---------- Records for the exercise
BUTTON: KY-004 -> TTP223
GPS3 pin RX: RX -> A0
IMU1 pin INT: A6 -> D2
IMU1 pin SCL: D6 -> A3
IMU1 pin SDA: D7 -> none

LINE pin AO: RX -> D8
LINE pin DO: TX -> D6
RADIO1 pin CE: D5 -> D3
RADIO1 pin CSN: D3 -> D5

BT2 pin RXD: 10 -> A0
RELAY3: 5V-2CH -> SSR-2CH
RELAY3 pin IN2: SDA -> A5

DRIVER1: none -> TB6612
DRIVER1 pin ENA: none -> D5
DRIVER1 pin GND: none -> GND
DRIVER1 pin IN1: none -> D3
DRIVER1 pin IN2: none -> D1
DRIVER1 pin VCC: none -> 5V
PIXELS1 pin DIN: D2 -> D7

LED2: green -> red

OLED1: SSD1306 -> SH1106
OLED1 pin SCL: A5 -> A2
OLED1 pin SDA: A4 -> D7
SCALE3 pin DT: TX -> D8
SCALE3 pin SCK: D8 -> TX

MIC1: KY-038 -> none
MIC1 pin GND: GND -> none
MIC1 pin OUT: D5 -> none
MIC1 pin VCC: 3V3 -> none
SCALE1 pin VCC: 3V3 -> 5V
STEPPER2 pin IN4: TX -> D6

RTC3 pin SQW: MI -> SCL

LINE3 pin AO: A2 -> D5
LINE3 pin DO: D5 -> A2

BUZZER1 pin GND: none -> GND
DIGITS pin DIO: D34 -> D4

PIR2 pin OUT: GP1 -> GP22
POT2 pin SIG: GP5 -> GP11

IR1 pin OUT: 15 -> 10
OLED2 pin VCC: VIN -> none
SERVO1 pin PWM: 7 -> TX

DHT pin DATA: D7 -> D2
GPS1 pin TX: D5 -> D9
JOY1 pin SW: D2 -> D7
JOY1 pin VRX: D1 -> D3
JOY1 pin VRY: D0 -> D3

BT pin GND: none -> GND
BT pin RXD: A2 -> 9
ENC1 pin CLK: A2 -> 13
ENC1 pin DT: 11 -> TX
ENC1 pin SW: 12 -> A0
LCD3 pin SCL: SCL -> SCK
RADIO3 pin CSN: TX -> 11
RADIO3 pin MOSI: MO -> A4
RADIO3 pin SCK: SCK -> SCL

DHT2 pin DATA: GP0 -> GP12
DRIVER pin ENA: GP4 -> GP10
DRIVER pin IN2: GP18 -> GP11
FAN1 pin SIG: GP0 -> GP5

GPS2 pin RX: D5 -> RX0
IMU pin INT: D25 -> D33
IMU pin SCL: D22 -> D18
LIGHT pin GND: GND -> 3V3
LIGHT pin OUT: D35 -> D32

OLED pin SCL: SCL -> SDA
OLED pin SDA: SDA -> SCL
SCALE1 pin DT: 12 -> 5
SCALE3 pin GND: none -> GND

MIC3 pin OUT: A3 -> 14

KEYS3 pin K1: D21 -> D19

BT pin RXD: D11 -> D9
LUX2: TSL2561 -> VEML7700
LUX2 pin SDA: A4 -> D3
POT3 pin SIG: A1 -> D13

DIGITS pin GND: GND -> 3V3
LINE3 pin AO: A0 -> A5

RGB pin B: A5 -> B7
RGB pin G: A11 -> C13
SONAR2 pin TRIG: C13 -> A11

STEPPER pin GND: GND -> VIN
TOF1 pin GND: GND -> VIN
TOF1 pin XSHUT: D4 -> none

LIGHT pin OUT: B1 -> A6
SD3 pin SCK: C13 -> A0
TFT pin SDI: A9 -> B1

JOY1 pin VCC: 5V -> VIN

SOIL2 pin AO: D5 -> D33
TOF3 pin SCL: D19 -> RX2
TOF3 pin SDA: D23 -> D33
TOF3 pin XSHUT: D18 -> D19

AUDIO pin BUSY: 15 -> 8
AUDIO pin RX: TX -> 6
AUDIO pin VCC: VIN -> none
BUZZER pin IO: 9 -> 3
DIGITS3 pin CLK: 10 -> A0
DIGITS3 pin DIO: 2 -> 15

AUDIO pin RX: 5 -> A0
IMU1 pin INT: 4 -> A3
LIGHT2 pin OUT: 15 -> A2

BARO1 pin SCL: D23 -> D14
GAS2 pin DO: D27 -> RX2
--------------------
== Work to be completed ==
What lines in the entries above hold "DATA"? Copy every one.

== Result of this exercise ==
DHT pin DATA: D7 -> D2
DHT2 pin DATA: GP0 -> GP12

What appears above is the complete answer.